== What you have to do ==
Transcribe every line from the one containing "STEPPER3 pin IN4: GP22 -> GP4" through the end of the records below, exactly, but not the pictures.

Before-and-after change data:
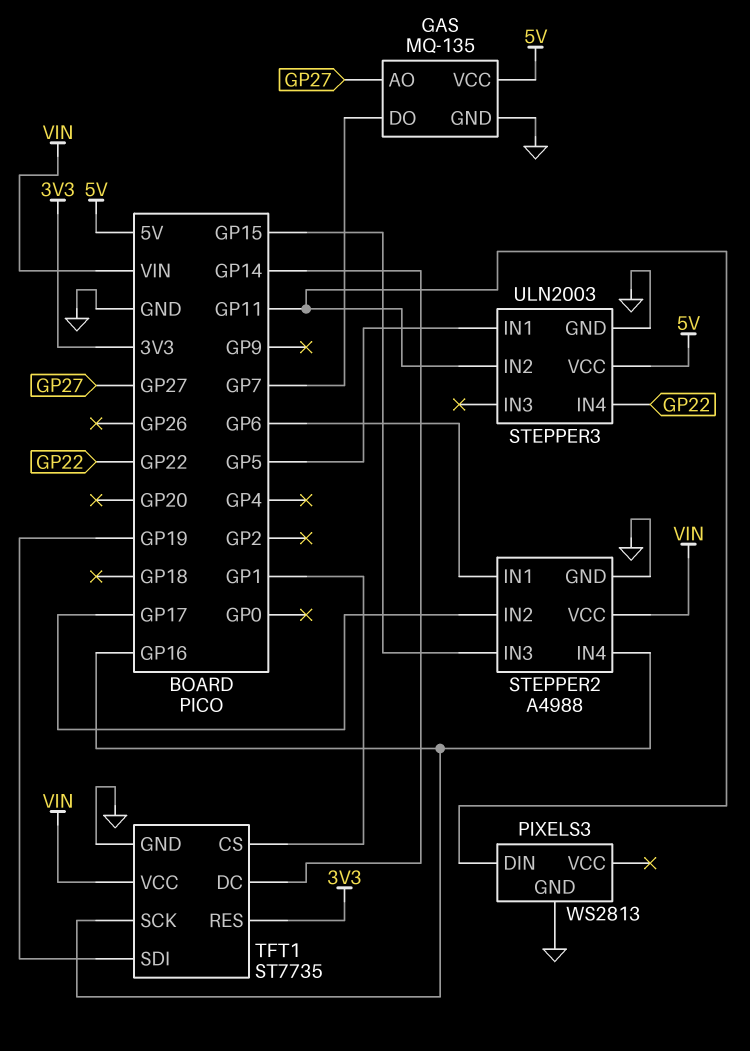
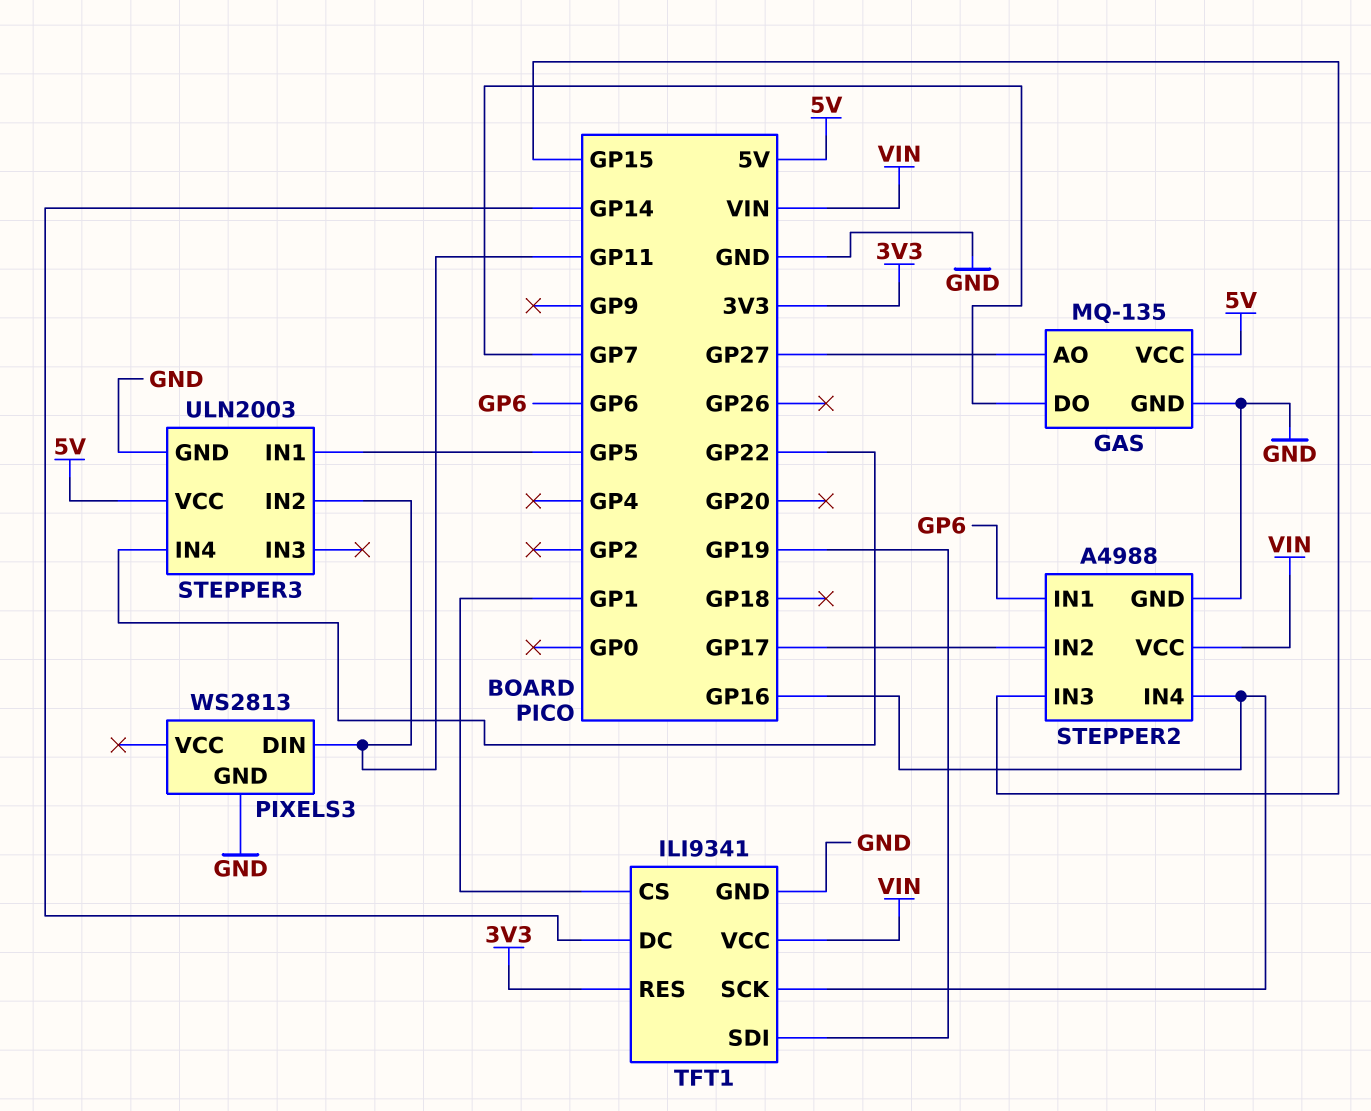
TFT1: ST7735 -> ILI9341

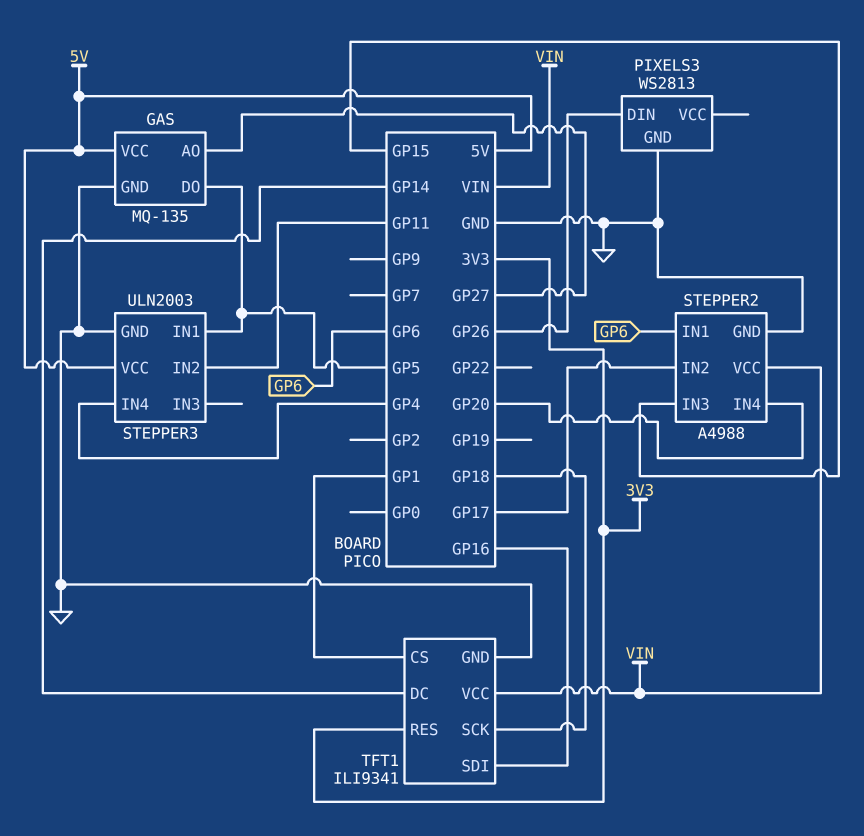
GAS pin DO: GP7 -> GP5
PIXELS3 pin DIN: GP11 -> GP26
STEPPER2 pin IN4: GP16 -> GP20
STEPPER3 pin IN4: GP22 -> GP4
TFT1 pin SCK: GP16 -> GP18
TFT1 pin SDI: GP19 -> GP16

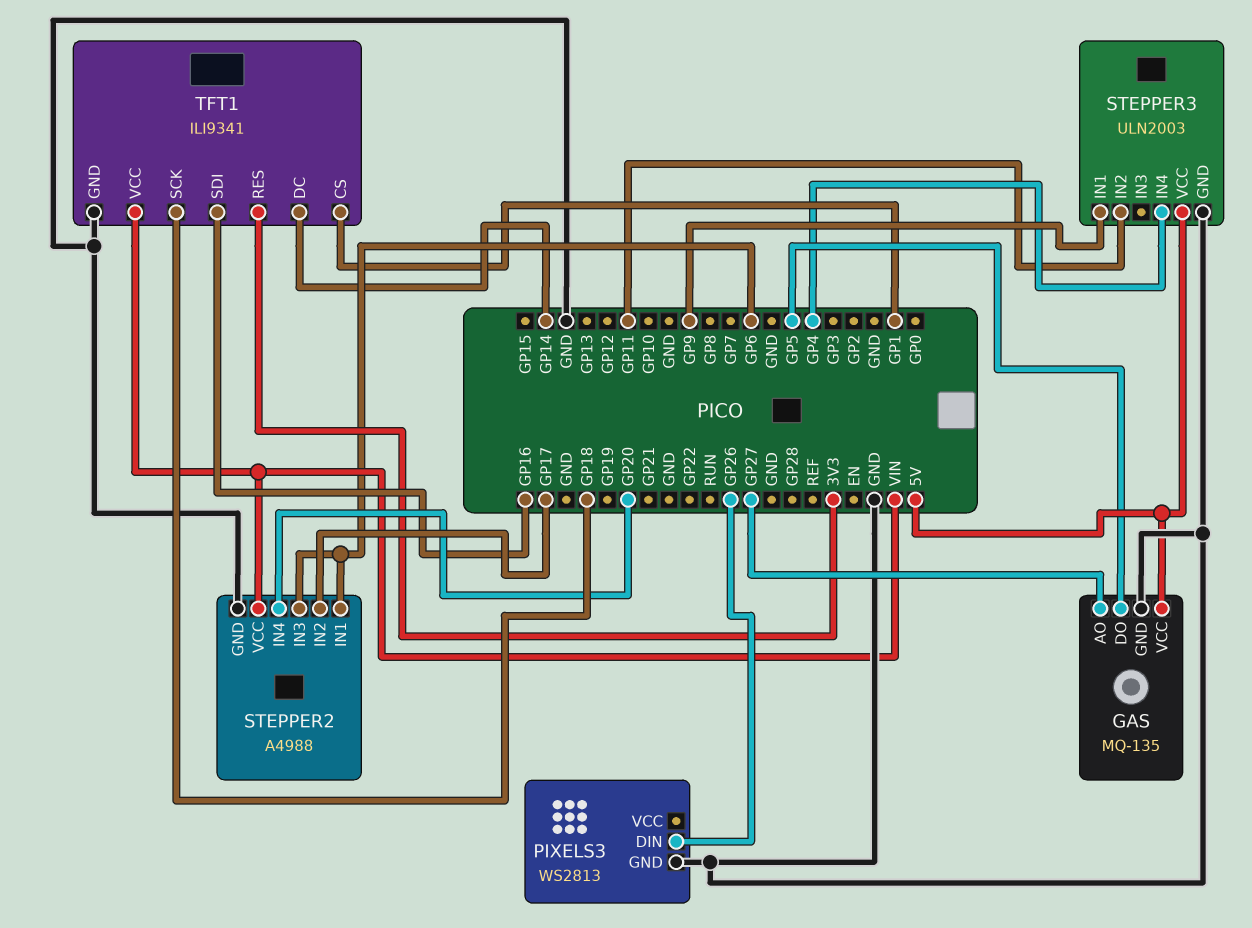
STEPPER2 pin IN3: GP15 -> GP6
STEPPER3 pin IN1: GP5 -> GP9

== Written reply ==
STEPPER3 pin IN4: GP22 -> GP4
TFT1 pin SCK: GP16 -> GP18
TFT1 pin SDI: GP19 -> GP16

STEPPER2 pin IN3: GP15 -> GP6
STEPPER3 pin IN1: GP5 -> GP9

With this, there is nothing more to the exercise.